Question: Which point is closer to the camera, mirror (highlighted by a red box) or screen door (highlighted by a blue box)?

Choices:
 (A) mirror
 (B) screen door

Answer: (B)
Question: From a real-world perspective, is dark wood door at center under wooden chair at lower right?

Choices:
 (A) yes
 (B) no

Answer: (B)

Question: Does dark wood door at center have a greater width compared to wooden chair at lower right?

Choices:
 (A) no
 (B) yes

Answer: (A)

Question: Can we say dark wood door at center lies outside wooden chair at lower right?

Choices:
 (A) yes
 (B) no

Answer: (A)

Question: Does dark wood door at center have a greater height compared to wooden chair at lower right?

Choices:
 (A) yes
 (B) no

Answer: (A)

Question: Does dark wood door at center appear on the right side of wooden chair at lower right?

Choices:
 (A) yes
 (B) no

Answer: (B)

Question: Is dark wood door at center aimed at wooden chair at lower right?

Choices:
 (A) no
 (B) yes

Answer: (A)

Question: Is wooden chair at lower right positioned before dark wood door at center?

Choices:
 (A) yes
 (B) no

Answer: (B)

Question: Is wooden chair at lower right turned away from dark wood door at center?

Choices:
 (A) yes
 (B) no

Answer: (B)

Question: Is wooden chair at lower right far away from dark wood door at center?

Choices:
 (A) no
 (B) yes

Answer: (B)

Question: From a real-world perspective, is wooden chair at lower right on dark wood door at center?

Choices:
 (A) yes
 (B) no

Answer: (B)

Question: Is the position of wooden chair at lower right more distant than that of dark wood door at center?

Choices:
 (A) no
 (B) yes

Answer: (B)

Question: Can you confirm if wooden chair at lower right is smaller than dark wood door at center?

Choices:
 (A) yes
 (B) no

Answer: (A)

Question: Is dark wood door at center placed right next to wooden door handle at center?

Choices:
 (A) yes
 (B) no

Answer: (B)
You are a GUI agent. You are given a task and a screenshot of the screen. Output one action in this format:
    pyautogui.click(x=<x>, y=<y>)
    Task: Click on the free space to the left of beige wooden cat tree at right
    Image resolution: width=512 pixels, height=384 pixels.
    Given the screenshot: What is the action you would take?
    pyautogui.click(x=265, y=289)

> [TASK DIRECTIONS] Starting at the line containing "Question: From a real-world perspective, is wooden" and running through the end of the records, reproduce those lines with "wooden chair" switched to "wooden stool" and everything else left unchanged.

> [ANSWER BOX]
Question: From a real-world perspective, is wooden stool at lower right on dark wood door at center?

Choices:
 (A) yes
 (B) no

Answer: (B)

Question: Is the position of wooden stool at lower right more distant than that of dark wood door at center?

Choices:
 (A) no
 (B) yes

Answer: (B)

Question: Can you confirm if wooden stool at lower right is smaller than dark wood door at center?

Choices:
 (A) yes
 (B) no

Answer: (A)

Question: Is dark wood door at center placed right next to wooden door handle at center?

Choices:
 (A) yes
 (B) no

Answer: (B)
You are a GUI agent. You are given a task and a screenshot of the screen. Output one action in this format:
    pyautogui.click(x=<x>, y=<y>)
    Task: Click on the free space to the left of beige wooden cat tree at right
    Image resolution: width=512 pixels, height=384 pixels.
    Given the screenshot: What is the action you would take?
    pyautogui.click(x=265, y=289)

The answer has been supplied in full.